= Entries shown =
Start of Block

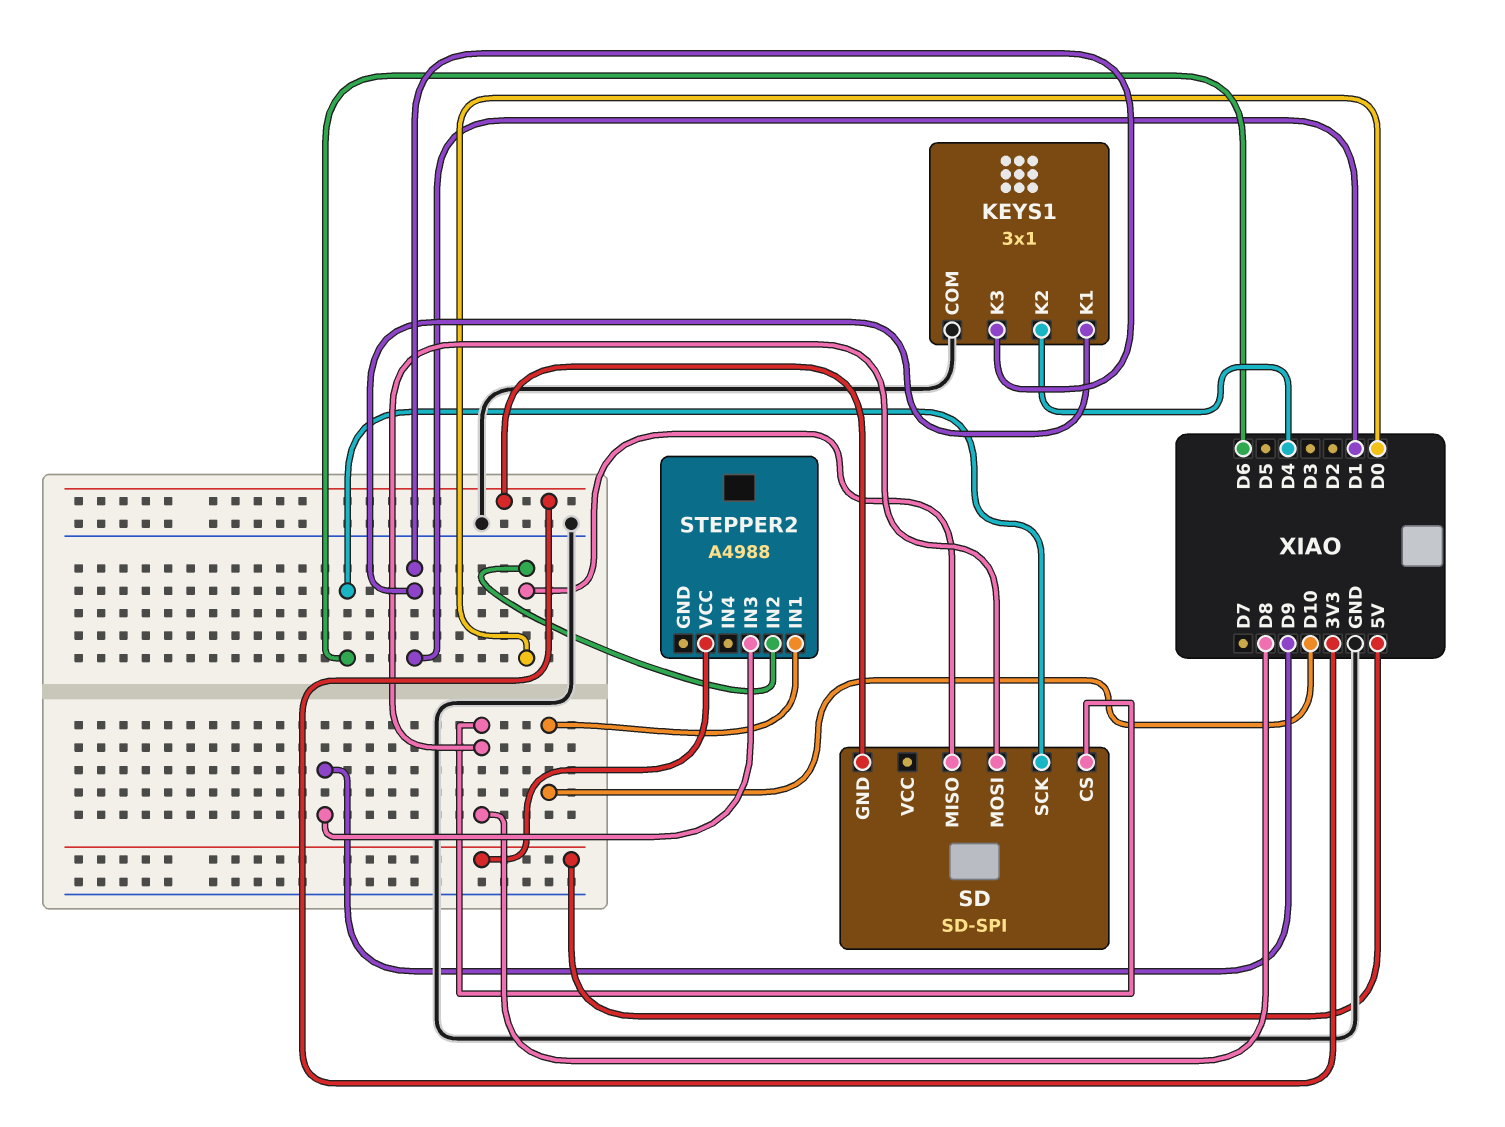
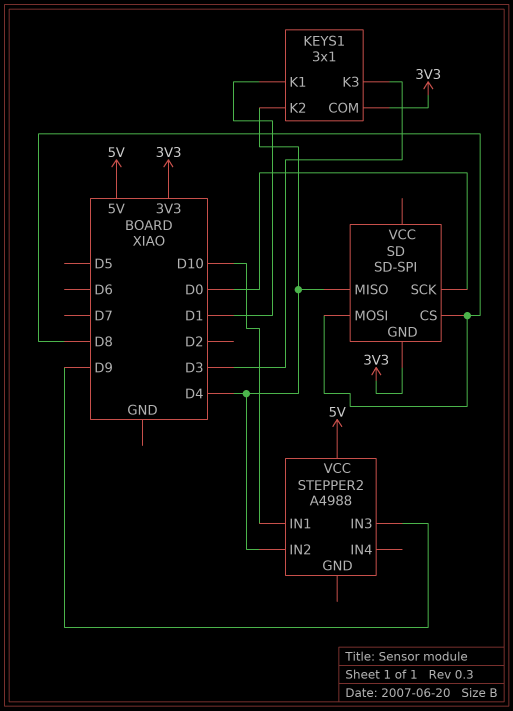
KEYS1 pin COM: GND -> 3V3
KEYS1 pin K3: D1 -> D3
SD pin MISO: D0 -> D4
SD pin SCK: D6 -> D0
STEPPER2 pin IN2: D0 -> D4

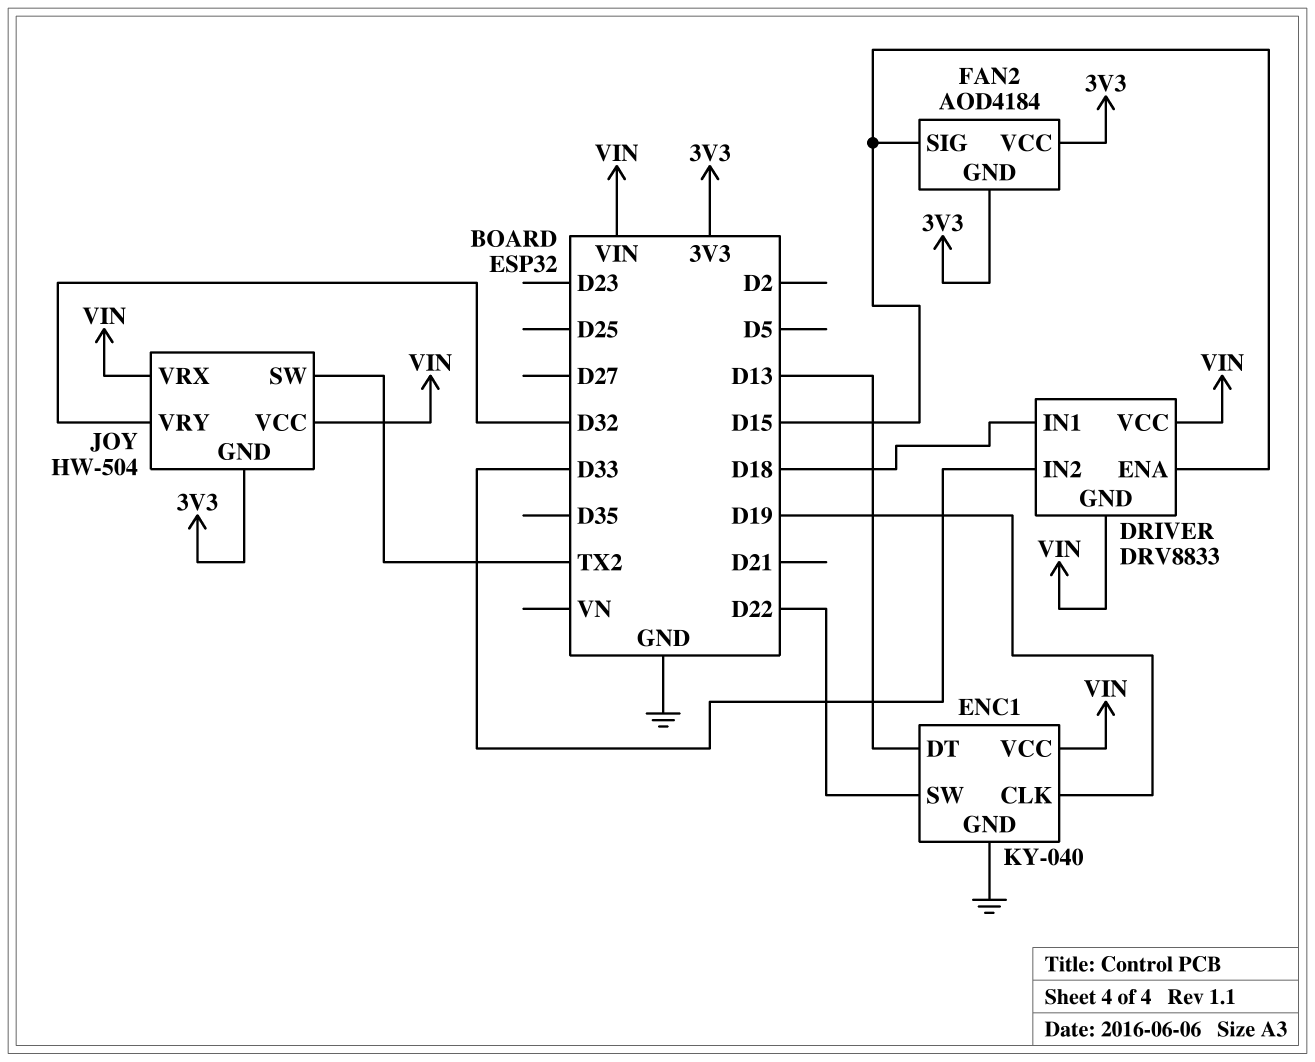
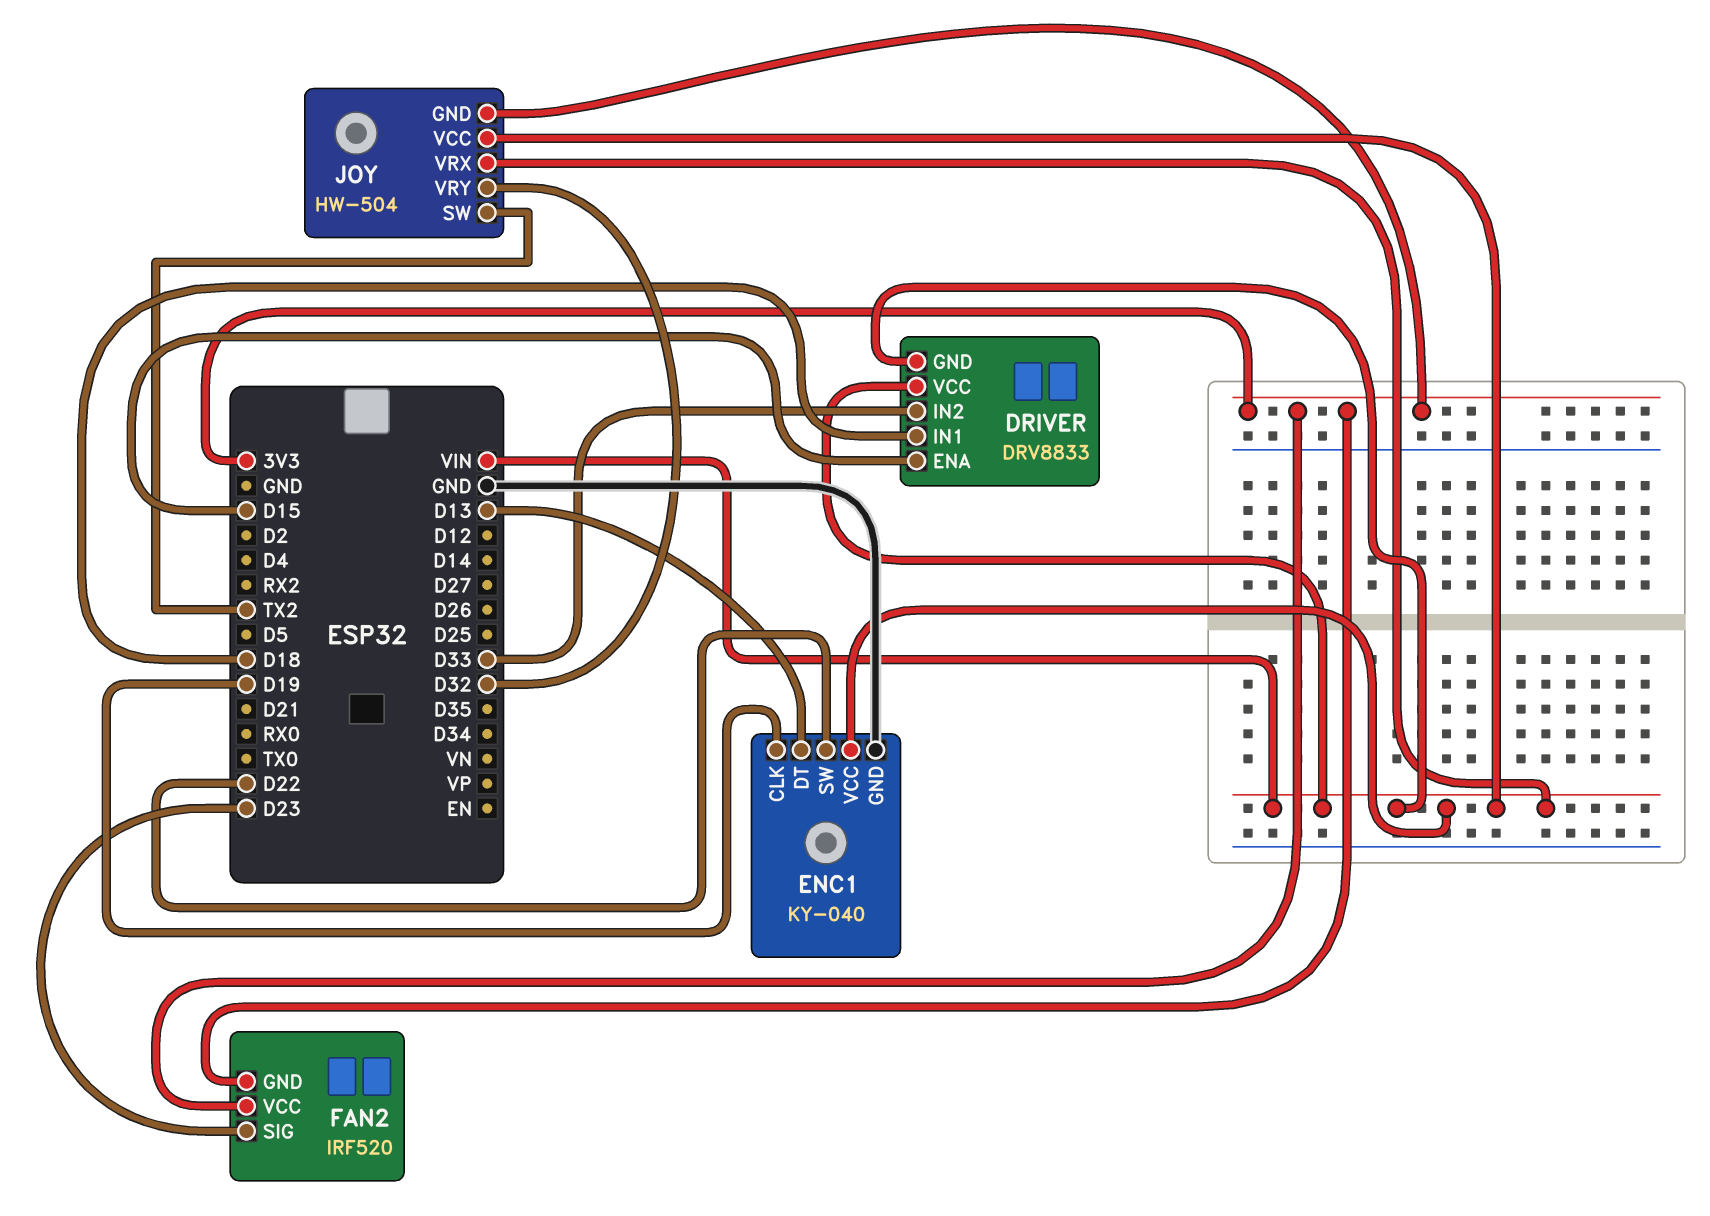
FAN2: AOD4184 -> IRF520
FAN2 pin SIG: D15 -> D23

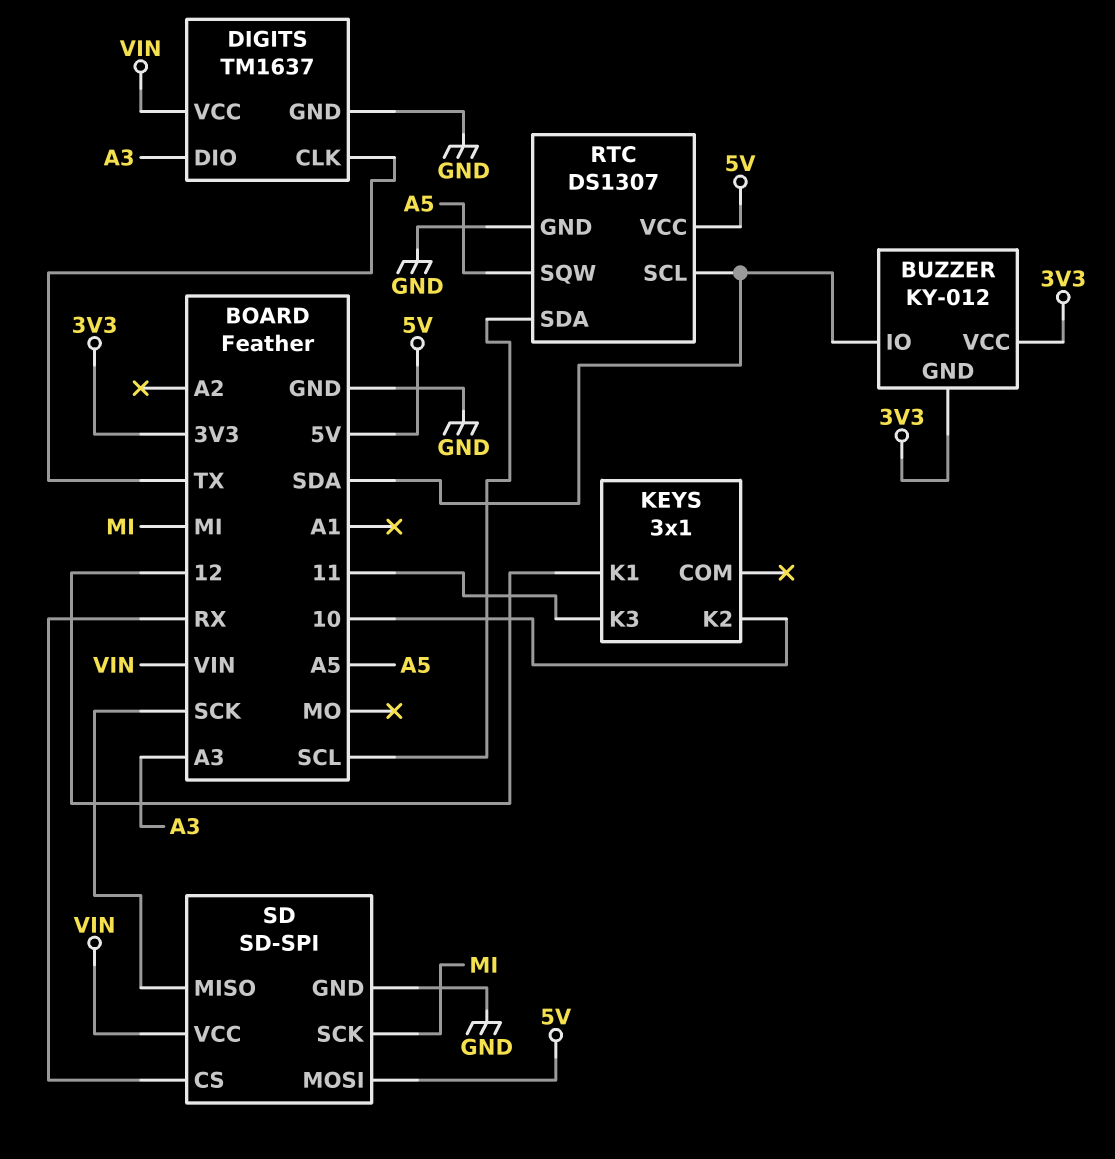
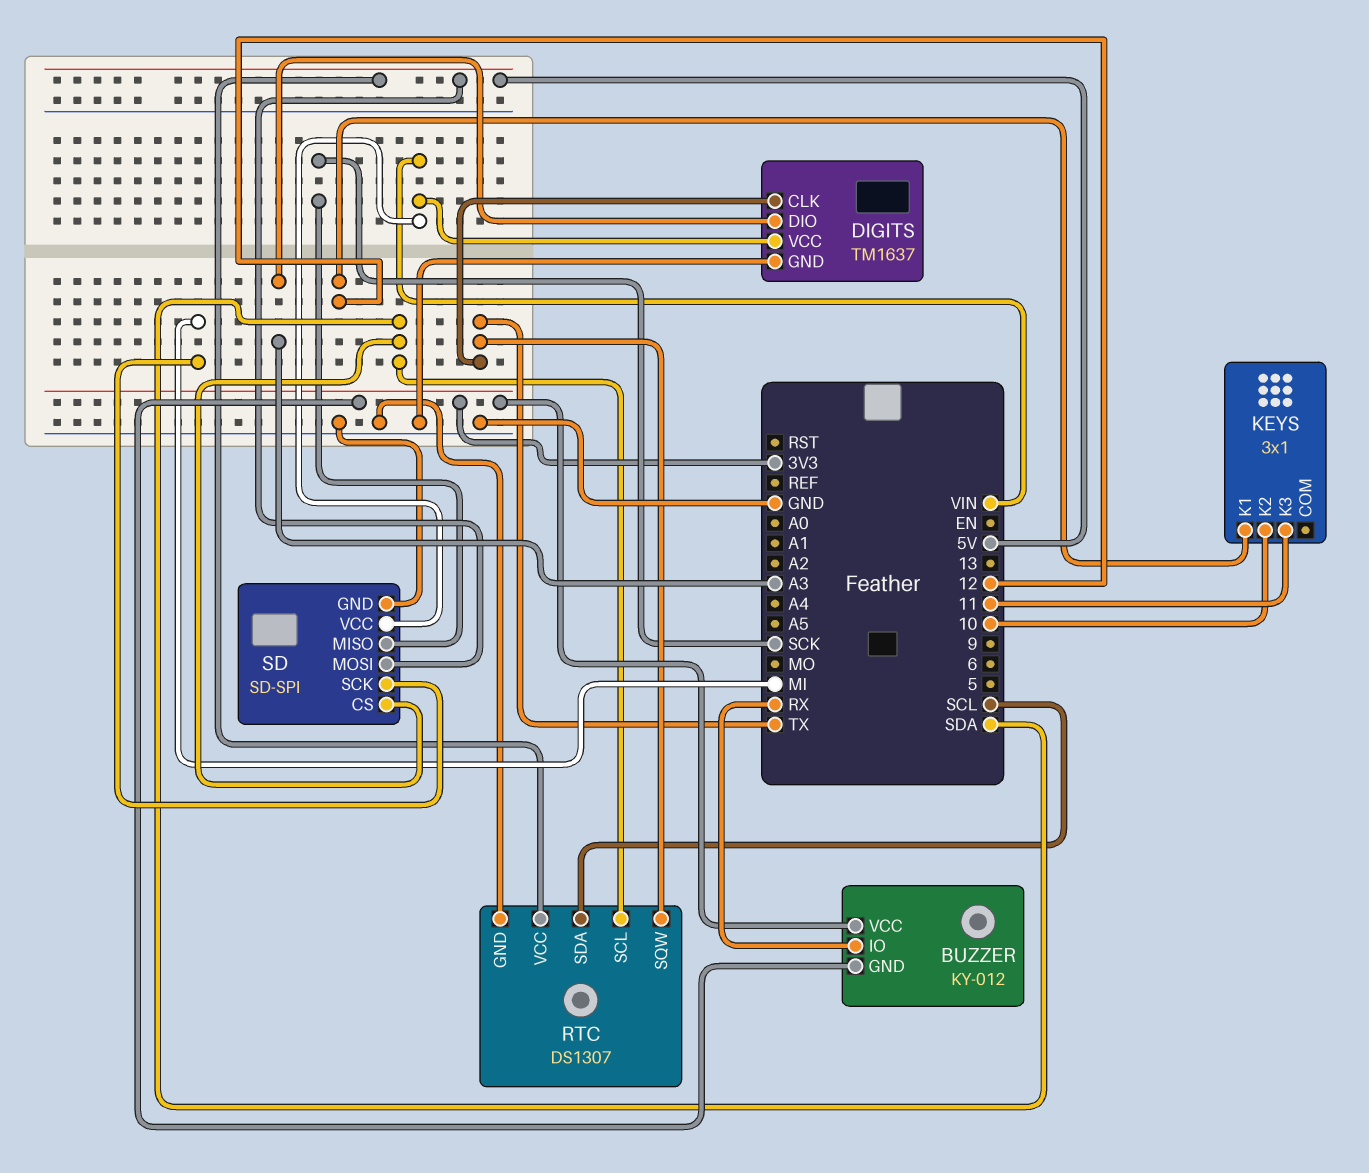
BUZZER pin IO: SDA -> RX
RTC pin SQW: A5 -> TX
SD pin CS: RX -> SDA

End of Block

= Problem to solve =
Return the listing exactly as it appears, excluding any image.

= Answer to this problem =
KEYS1 pin COM: GND -> 3V3
KEYS1 pin K3: D1 -> D3
SD pin MISO: D0 -> D4
SD pin SCK: D6 -> D0
STEPPER2 pin IN2: D0 -> D4

FAN2: AOD4184 -> IRF520
FAN2 pin SIG: D15 -> D23

BUZZER pin IO: SDA -> RX
RTC pin SQW: A5 -> TX
SD pin CS: RX -> SDA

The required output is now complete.